-- GIVEN MATERIAL --
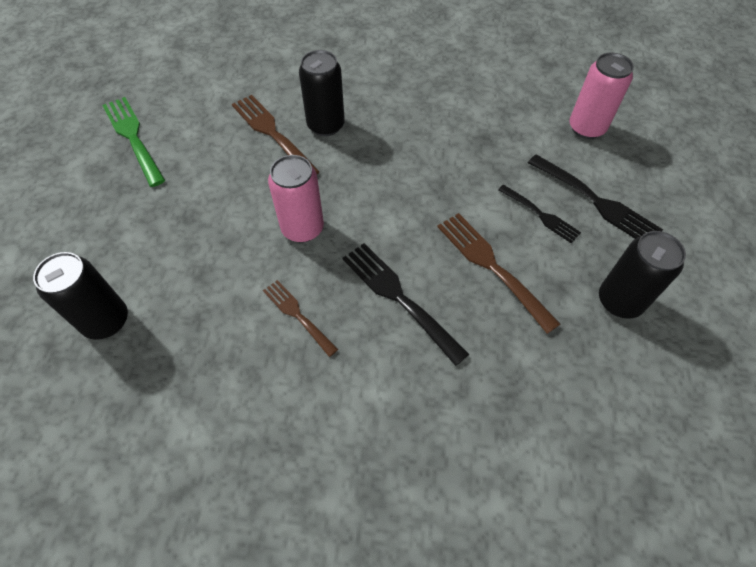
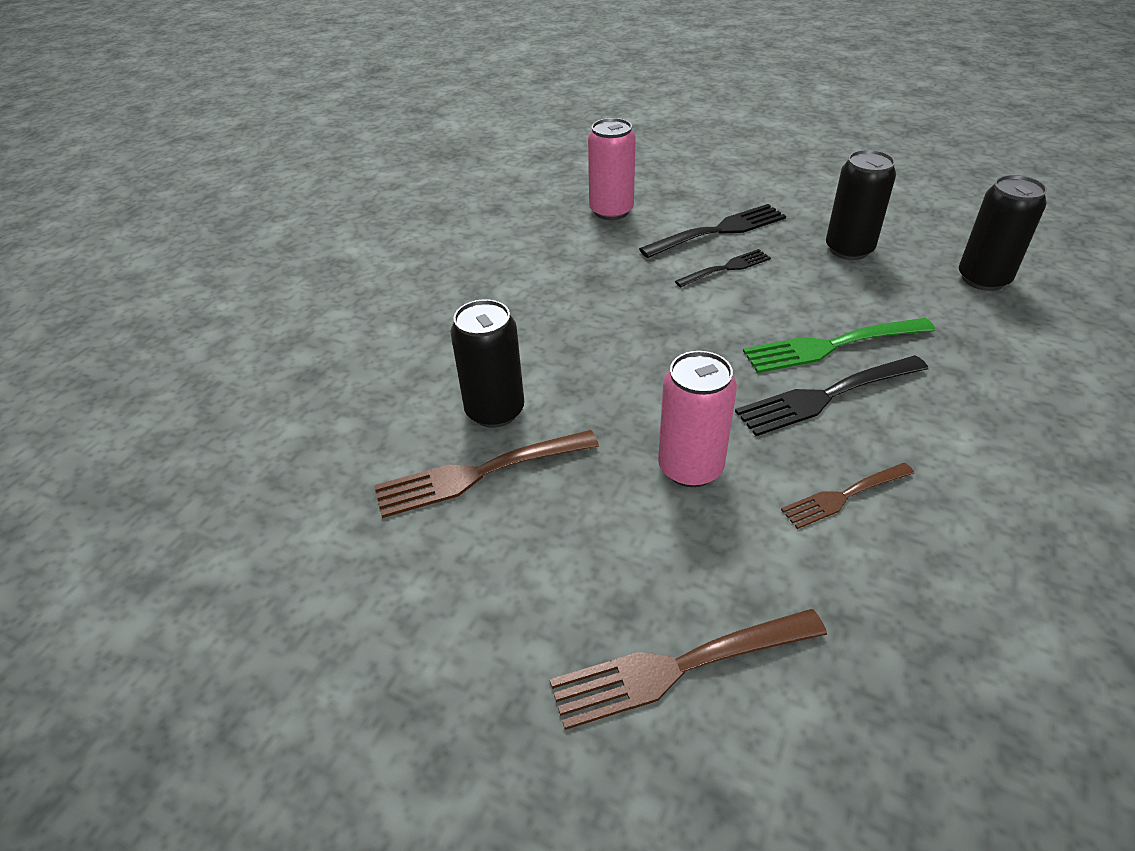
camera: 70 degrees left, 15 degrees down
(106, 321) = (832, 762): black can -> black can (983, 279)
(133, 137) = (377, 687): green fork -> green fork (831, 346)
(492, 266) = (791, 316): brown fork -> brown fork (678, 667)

-- WORK REQUIRED --
Exactly reproduce the lines beginning with the one that contains "(133, 137) = (377, 687): green" and ending with the last line of the material, both included. Leave out everything else.

-- RESULT OF THE EXERCISE --
(133, 137) = (377, 687): green fork -> green fork (831, 346)
(492, 266) = (791, 316): brown fork -> brown fork (678, 667)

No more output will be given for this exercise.